* **Problem to solve**
Drop all images. Then write out each line below exactly as given.
── Extracted data
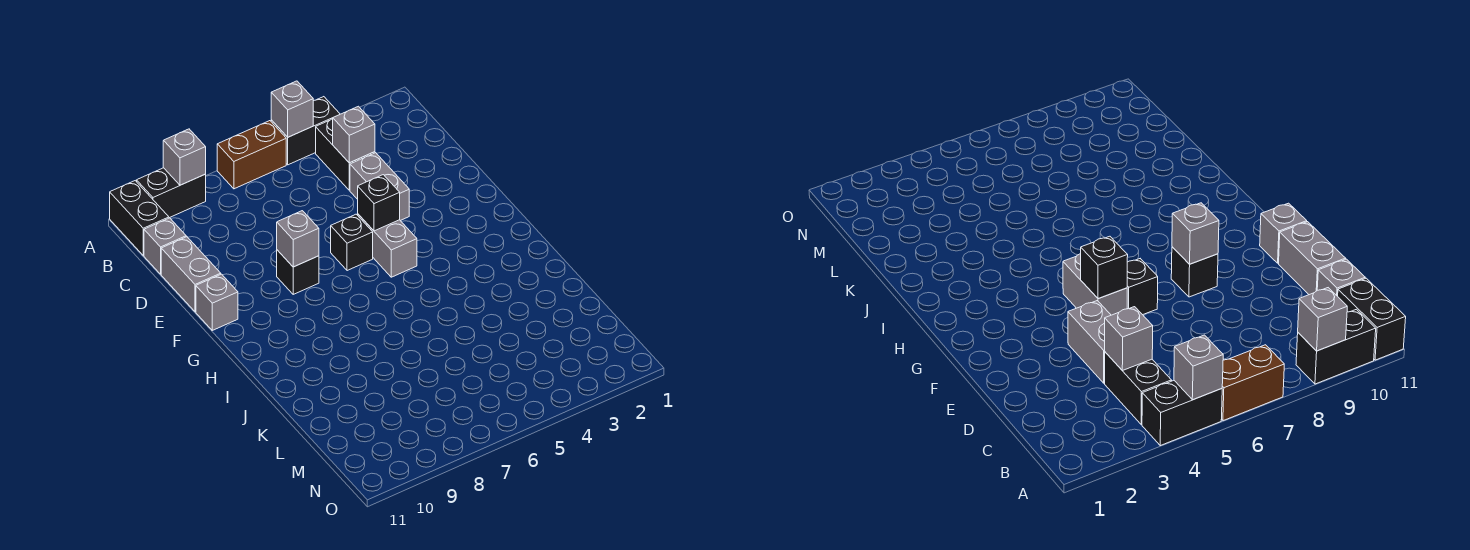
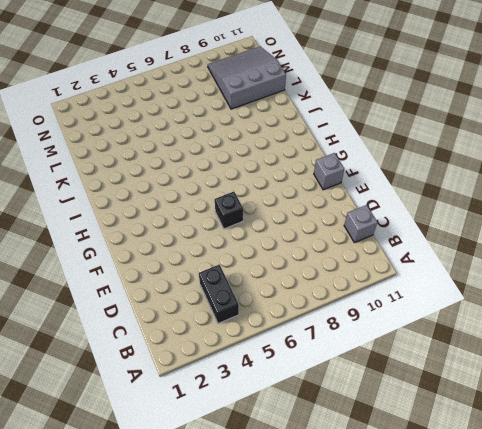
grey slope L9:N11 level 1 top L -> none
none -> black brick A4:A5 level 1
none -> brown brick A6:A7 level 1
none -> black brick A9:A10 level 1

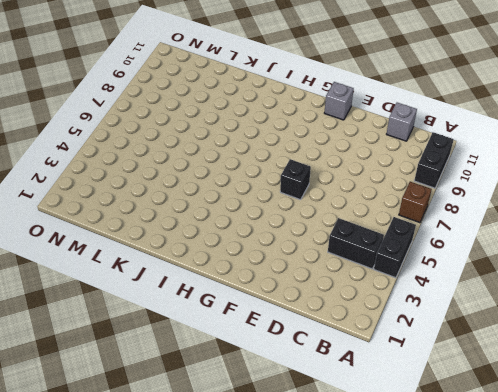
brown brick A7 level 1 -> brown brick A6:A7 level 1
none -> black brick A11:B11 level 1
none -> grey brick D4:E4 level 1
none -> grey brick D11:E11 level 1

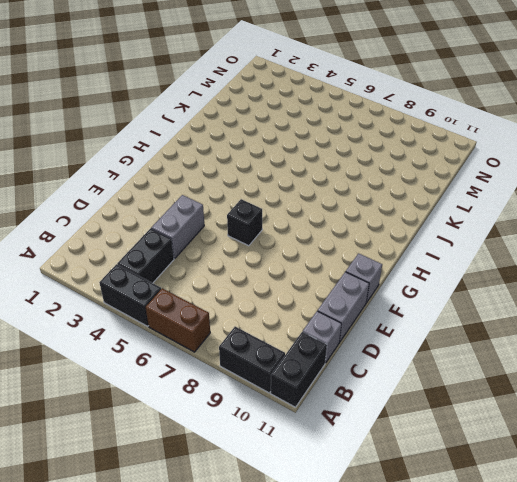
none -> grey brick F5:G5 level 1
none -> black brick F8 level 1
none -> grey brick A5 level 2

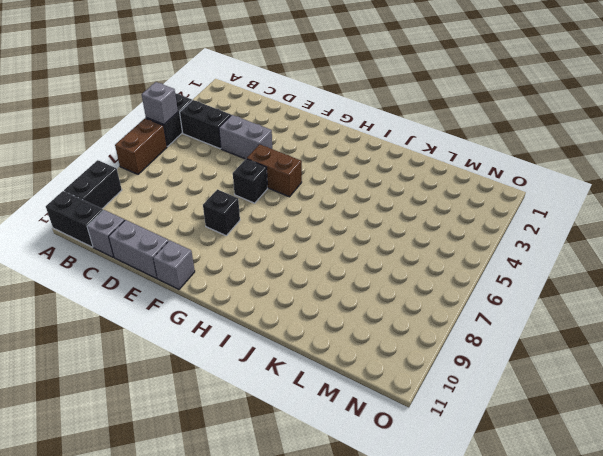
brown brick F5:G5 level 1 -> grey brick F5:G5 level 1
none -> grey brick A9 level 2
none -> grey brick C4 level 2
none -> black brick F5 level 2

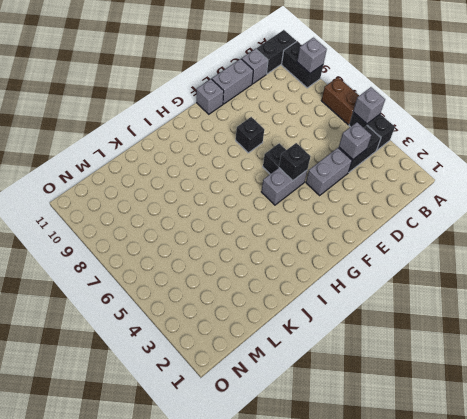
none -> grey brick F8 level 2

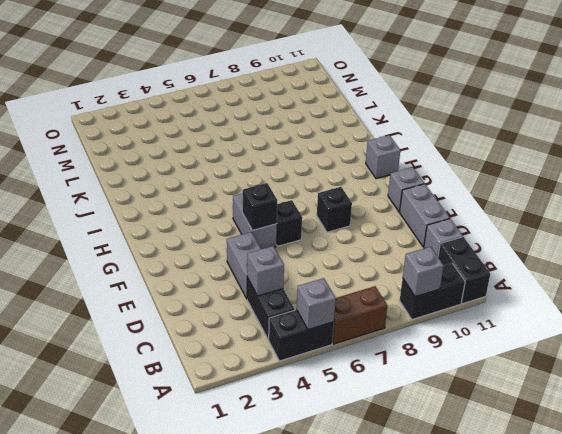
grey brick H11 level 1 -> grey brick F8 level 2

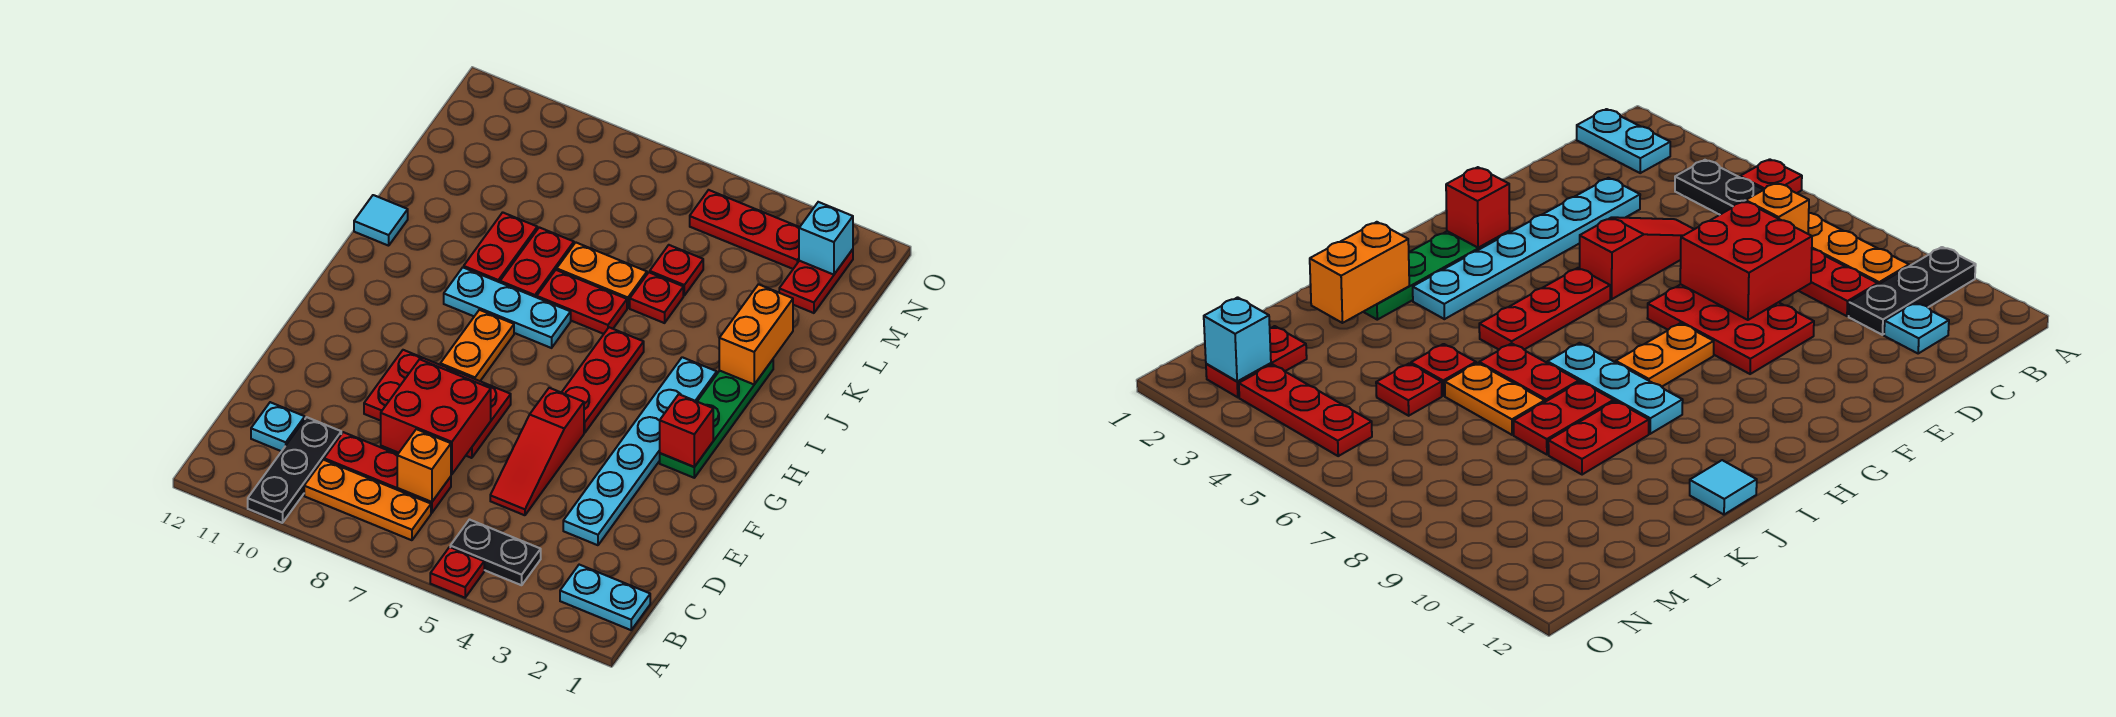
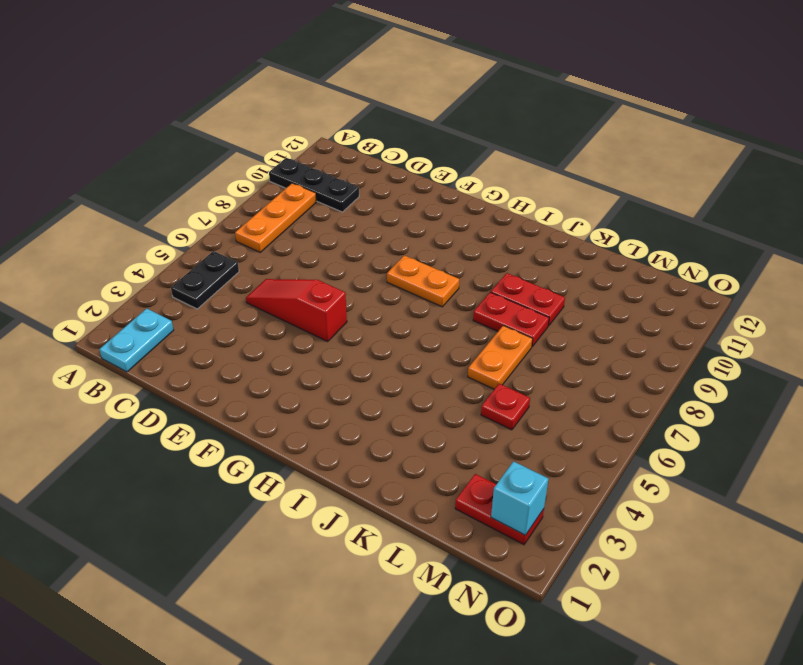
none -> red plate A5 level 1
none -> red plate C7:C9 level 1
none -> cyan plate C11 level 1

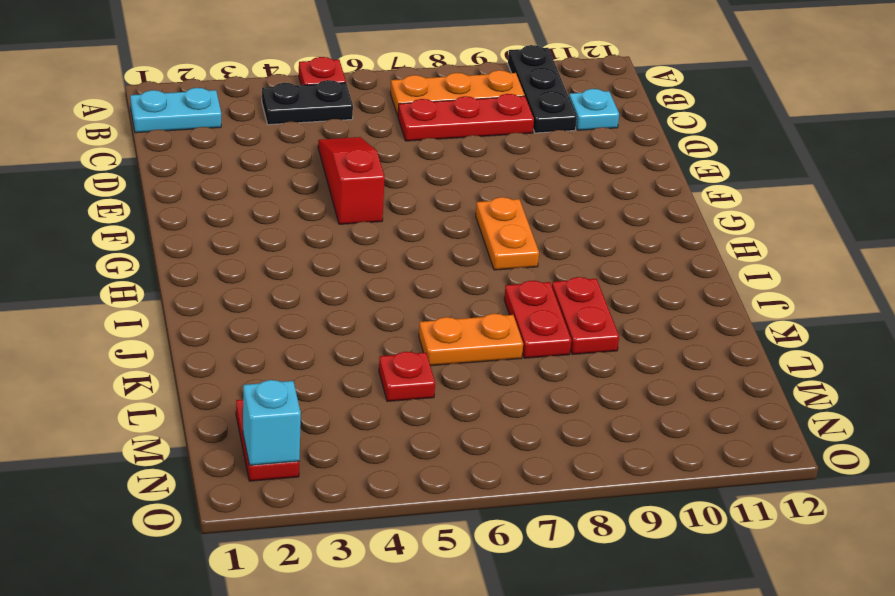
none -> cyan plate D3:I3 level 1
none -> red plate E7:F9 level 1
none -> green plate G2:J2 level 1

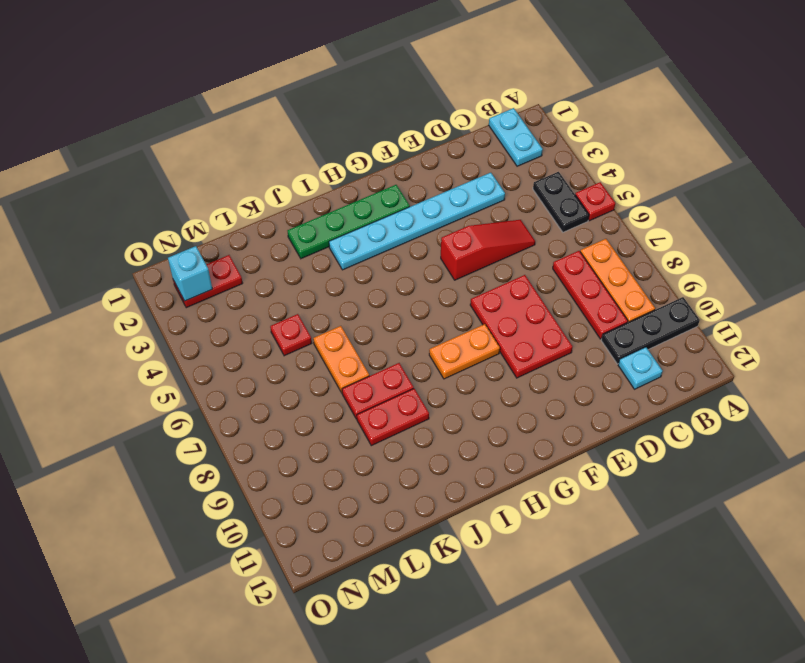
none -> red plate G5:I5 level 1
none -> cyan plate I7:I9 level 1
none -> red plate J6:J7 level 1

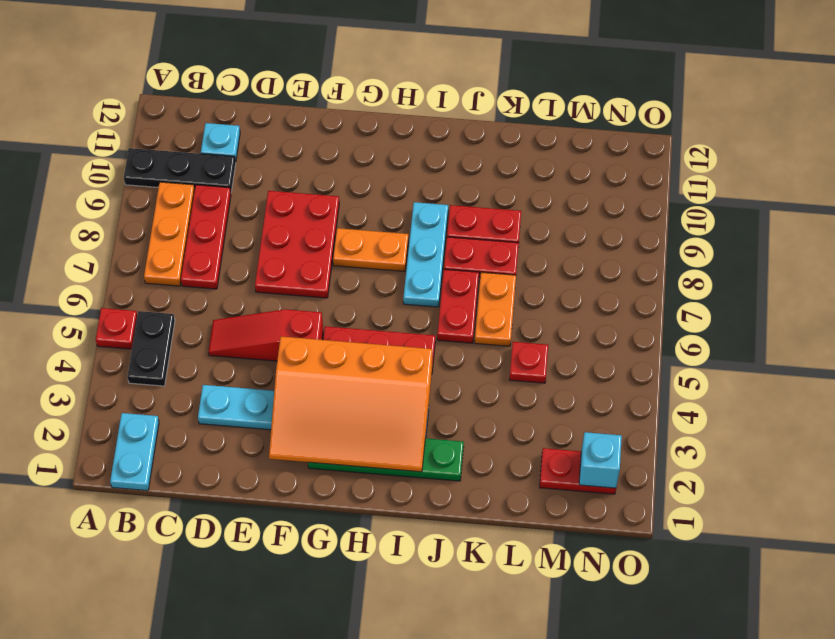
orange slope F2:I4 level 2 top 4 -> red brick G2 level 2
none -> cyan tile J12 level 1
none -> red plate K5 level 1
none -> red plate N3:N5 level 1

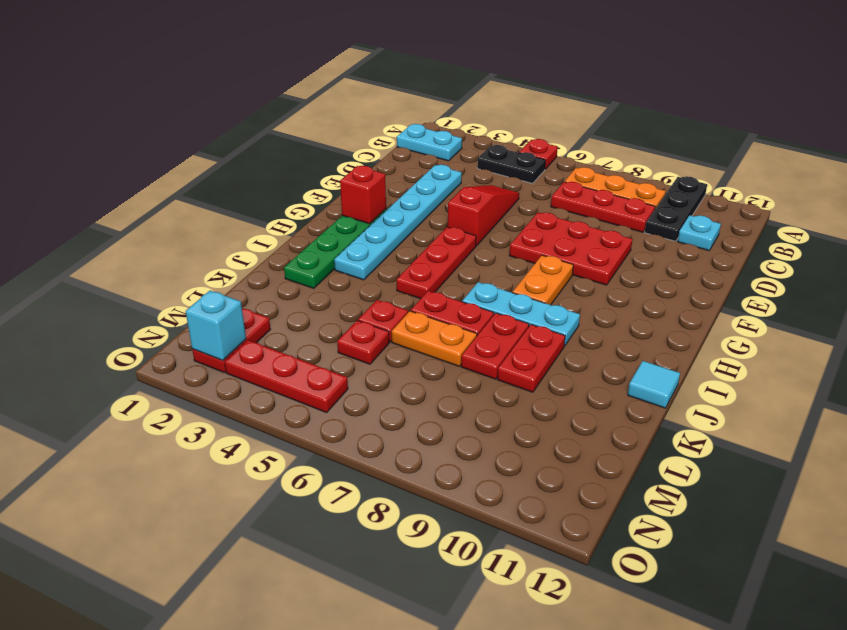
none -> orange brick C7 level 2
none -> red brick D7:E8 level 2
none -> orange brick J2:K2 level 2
────
* **Written answer**
grey slope L9:N11 level 1 top L -> none
none -> black brick A4:A5 level 1
none -> brown brick A6:A7 level 1
none -> black brick A9:A10 level 1

brown brick A7 level 1 -> brown brick A6:A7 level 1
none -> black brick A11:B11 level 1
none -> grey brick D4:E4 level 1
none -> grey brick D11:E11 level 1

none -> grey brick F5:G5 level 1
none -> black brick F8 level 1
none -> grey brick A5 level 2

brown brick F5:G5 level 1 -> grey brick F5:G5 level 1
none -> grey brick A9 level 2
none -> grey brick C4 level 2
none -> black brick F5 level 2

none -> grey brick F8 level 2

grey brick H11 level 1 -> grey brick F8 level 2

none -> red plate A5 level 1
none -> red plate C7:C9 level 1
none -> cyan plate C11 level 1

none -> cyan plate D3:I3 level 1
none -> red plate E7:F9 level 1
none -> green plate G2:J2 level 1

none -> red plate G5:I5 level 1
none -> cyan plate I7:I9 level 1
none -> red plate J6:J7 level 1

orange slope F2:I4 level 2 top 4 -> red brick G2 level 2
none -> cyan tile J12 level 1
none -> red plate K5 level 1
none -> red plate N3:N5 level 1

none -> orange brick C7 level 2
none -> red brick D7:E8 level 2
none -> orange brick J2:K2 level 2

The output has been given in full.